What to work on: Somewhere below is a line with "P1 pin 2: 0V -> 3V3" and, later, a line with "J2 pin 2: NET10 -> GND"; repeat those two lines and all the lines between them, exactly as they are.
[Provided records Boundary: Start]
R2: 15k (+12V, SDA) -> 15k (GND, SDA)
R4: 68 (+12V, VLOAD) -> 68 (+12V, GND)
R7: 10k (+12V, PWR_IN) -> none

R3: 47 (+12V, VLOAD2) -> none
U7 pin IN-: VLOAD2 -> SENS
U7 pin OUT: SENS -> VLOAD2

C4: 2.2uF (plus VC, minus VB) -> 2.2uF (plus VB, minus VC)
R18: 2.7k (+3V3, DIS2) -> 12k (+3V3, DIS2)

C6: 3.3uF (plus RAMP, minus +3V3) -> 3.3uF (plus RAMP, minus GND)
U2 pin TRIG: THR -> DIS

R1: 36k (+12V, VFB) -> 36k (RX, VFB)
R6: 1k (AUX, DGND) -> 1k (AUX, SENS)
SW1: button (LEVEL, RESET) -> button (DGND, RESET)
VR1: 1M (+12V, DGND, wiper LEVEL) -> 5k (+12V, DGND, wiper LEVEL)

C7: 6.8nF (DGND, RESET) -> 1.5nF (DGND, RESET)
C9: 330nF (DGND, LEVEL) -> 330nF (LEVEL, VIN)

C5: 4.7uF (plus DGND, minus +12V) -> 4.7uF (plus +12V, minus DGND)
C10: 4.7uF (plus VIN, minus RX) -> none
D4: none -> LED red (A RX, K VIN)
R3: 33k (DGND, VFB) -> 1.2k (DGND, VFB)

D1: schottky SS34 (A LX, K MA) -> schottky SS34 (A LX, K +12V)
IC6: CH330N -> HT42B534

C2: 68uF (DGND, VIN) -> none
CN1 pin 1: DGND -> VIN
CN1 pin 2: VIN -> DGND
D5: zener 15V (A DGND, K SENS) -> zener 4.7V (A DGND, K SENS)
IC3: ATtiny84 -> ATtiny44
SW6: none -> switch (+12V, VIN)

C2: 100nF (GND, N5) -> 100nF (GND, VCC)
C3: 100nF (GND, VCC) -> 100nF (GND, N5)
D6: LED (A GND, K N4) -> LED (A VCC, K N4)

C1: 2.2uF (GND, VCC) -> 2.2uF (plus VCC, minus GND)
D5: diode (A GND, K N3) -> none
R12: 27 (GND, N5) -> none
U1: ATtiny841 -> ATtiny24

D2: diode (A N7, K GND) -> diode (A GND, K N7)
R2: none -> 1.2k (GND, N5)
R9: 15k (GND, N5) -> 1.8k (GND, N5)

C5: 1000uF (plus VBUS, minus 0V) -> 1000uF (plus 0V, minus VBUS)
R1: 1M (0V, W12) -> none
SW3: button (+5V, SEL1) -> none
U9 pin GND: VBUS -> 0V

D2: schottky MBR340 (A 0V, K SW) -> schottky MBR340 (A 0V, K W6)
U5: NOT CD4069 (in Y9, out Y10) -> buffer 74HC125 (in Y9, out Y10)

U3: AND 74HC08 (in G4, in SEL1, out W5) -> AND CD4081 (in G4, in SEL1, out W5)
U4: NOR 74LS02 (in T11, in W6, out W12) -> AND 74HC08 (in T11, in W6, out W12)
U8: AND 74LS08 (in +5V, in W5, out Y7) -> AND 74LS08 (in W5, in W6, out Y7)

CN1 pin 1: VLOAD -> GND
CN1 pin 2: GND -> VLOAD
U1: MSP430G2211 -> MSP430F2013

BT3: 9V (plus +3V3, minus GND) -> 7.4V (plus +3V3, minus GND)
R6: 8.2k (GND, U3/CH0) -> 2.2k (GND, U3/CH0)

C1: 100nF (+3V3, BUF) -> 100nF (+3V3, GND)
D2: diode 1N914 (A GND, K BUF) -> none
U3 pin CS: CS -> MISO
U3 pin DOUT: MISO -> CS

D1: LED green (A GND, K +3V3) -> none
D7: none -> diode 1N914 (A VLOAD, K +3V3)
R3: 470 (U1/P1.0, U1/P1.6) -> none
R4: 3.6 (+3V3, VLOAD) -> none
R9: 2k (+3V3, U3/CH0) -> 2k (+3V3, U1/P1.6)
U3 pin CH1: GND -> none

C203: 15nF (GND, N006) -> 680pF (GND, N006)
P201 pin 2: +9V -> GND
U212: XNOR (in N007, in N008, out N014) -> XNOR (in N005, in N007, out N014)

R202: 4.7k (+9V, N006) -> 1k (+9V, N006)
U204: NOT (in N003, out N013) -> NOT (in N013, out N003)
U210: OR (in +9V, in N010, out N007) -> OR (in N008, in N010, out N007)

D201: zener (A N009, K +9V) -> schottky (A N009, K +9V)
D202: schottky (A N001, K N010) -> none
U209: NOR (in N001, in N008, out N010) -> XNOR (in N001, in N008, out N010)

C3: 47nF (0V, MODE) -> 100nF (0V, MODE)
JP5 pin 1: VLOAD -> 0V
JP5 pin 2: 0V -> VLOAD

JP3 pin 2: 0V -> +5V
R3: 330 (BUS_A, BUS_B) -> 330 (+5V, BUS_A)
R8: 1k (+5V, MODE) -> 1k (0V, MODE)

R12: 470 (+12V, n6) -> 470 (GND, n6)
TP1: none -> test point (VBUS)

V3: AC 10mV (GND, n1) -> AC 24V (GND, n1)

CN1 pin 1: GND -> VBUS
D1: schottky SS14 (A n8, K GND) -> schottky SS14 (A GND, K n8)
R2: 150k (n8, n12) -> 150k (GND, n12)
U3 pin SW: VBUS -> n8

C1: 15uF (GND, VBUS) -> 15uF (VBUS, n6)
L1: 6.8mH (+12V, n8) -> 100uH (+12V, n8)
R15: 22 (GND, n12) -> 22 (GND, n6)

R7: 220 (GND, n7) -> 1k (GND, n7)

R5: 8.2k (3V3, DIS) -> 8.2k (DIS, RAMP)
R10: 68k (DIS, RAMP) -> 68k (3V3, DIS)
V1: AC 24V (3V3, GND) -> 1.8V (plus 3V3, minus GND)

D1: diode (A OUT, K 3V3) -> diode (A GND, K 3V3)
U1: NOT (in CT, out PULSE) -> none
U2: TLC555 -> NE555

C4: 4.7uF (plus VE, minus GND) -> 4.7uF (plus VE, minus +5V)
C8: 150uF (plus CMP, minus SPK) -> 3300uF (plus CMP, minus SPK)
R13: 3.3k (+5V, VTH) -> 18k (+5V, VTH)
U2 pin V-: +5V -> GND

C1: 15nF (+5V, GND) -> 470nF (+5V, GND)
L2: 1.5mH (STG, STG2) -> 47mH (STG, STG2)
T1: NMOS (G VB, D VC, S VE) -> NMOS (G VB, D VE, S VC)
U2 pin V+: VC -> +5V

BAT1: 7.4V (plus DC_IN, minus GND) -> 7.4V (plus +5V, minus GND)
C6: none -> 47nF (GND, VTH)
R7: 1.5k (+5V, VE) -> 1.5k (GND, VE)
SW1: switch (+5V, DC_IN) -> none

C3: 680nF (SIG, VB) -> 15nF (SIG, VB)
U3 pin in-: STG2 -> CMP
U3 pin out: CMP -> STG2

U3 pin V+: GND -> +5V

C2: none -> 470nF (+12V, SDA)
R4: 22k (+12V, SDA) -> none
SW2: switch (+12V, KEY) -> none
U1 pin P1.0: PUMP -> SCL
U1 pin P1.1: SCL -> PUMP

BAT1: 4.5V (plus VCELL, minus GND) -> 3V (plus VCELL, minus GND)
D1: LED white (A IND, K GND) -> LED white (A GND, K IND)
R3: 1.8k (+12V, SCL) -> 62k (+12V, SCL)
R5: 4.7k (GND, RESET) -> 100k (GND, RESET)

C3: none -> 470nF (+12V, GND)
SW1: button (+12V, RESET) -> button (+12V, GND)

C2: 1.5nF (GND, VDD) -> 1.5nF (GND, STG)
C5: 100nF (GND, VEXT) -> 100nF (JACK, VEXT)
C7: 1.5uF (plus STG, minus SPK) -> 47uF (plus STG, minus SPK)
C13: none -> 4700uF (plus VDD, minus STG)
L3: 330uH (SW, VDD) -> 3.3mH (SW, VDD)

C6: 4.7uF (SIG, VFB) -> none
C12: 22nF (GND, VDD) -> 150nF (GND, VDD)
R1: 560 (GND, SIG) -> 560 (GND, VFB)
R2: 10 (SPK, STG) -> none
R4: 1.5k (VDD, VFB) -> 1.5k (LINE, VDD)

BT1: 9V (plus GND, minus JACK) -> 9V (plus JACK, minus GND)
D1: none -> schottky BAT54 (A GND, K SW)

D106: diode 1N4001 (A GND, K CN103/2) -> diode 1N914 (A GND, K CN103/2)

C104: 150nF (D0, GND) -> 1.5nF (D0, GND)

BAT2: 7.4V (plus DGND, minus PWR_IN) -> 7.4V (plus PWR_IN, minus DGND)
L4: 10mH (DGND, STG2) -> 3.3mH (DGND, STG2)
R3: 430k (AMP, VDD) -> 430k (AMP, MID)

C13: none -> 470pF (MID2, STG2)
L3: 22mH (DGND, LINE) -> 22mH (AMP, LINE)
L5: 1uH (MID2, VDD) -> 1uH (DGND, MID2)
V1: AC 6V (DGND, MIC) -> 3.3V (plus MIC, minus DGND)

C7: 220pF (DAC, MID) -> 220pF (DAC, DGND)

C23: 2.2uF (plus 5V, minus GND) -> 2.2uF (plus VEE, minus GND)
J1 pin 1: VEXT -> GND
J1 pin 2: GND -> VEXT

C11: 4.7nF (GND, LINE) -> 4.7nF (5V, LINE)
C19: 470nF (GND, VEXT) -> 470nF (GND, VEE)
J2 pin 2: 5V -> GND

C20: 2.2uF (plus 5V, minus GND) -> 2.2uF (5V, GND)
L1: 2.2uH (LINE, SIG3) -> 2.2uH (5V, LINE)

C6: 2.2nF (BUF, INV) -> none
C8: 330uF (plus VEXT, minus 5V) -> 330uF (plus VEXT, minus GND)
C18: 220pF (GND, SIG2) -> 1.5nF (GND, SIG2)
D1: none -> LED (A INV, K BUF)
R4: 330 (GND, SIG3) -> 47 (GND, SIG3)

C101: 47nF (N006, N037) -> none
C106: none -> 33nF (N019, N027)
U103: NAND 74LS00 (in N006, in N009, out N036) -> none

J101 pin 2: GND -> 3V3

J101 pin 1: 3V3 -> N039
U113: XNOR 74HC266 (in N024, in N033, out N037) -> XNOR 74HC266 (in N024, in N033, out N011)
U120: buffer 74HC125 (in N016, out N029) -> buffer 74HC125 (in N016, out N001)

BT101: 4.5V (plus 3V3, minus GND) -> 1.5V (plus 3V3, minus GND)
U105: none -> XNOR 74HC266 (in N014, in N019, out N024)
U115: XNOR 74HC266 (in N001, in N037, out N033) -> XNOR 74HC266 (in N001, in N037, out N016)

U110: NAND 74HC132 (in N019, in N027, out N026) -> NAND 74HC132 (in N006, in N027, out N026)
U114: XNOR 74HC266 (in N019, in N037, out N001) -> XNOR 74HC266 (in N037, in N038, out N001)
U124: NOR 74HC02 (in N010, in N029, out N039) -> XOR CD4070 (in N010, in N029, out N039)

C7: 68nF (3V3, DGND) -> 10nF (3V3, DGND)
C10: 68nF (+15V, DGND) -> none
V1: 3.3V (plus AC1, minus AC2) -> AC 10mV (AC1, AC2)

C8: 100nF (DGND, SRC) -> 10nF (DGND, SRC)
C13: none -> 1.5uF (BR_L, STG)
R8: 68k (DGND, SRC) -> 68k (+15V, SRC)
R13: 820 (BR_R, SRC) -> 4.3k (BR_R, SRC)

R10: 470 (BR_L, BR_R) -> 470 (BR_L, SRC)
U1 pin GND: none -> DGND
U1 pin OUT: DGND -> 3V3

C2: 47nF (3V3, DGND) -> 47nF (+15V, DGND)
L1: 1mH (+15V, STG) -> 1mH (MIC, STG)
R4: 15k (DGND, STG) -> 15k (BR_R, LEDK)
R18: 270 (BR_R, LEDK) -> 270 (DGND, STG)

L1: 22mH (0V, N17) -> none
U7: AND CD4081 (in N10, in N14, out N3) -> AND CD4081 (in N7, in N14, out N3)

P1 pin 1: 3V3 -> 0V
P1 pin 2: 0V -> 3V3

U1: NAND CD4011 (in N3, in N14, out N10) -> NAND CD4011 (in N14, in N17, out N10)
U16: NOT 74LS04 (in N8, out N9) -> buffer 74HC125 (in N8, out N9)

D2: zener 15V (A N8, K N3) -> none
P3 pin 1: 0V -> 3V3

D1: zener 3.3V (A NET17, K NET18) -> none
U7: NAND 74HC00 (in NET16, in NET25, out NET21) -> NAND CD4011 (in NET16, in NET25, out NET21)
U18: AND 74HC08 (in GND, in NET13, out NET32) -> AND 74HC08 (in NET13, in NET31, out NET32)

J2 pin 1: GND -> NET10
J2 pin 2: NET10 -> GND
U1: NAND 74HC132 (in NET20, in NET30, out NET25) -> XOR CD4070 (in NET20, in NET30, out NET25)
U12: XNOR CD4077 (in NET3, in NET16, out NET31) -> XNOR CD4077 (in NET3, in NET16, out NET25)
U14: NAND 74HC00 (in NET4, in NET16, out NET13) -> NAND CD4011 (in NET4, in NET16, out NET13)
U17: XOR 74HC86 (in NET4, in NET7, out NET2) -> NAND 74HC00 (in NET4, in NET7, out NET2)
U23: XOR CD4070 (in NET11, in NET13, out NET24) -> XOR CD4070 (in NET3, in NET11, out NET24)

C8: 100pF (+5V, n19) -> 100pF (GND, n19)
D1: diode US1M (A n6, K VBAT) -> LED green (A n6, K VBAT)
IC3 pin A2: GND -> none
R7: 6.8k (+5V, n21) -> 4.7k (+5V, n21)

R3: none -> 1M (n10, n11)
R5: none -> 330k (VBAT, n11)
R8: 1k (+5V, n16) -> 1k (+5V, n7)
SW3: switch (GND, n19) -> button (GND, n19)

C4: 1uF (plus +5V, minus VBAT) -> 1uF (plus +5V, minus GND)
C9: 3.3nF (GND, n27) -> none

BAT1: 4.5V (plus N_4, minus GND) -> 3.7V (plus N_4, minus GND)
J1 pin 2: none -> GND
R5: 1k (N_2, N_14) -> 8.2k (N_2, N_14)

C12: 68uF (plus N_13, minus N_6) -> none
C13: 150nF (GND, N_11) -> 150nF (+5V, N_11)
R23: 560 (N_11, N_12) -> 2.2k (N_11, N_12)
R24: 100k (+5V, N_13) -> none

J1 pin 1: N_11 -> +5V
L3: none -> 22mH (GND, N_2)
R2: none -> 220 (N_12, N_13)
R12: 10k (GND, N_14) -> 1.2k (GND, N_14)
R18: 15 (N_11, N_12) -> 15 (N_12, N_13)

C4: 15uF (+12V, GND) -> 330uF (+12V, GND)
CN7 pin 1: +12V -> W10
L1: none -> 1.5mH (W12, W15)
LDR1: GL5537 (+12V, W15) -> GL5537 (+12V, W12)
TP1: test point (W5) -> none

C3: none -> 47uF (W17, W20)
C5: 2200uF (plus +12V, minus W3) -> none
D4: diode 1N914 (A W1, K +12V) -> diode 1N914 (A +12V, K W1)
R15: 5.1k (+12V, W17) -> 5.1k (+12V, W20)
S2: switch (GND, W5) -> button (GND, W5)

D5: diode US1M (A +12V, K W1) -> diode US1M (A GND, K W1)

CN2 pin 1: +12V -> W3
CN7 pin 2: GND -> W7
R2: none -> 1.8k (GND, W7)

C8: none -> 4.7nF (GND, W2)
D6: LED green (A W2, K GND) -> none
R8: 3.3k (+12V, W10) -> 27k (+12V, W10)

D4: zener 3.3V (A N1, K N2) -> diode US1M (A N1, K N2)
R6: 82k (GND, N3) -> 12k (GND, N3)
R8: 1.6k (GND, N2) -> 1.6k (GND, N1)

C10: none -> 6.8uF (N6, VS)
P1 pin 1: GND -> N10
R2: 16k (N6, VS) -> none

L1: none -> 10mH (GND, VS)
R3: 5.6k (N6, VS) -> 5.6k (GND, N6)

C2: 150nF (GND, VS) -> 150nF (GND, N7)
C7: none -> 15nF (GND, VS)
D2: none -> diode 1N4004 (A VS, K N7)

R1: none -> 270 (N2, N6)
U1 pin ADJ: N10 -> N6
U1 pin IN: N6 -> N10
[Provided records Boundary: End]
Exercise answer:
P1 pin 2: 0V -> 3V3

U1: NAND CD4011 (in N3, in N14, out N10) -> NAND CD4011 (in N14, in N17, out N10)
U16: NOT 74LS04 (in N8, out N9) -> buffer 74HC125 (in N8, out N9)

D2: zener 15V (A N8, K N3) -> none
P3 pin 1: 0V -> 3V3

D1: zener 3.3V (A NET17, K NET18) -> none
U7: NAND 74HC00 (in NET16, in NET25, out NET21) -> NAND CD4011 (in NET16, in NET25, out NET21)
U18: AND 74HC08 (in GND, in NET13, out NET32) -> AND 74HC08 (in NET13, in NET31, out NET32)

J2 pin 1: GND -> NET10
J2 pin 2: NET10 -> GND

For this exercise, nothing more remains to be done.